# Dataset records:
☆ ☆ ☆ ☆

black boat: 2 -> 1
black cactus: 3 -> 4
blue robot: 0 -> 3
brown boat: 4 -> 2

☆ ☆ ☆ ☆

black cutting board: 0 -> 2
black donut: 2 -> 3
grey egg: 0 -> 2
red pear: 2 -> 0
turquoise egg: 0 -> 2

☆ ☆ ☆ ☆

# Directions:
From the records above, reproduce exactly the lines from the one with "black boat: 2 -> 1" to the one with "brown boat: 4 -> 2", both included, and no others.

# Written solution:
black boat: 2 -> 1
black cactus: 3 -> 4
blue robot: 0 -> 3
brown boat: 4 -> 2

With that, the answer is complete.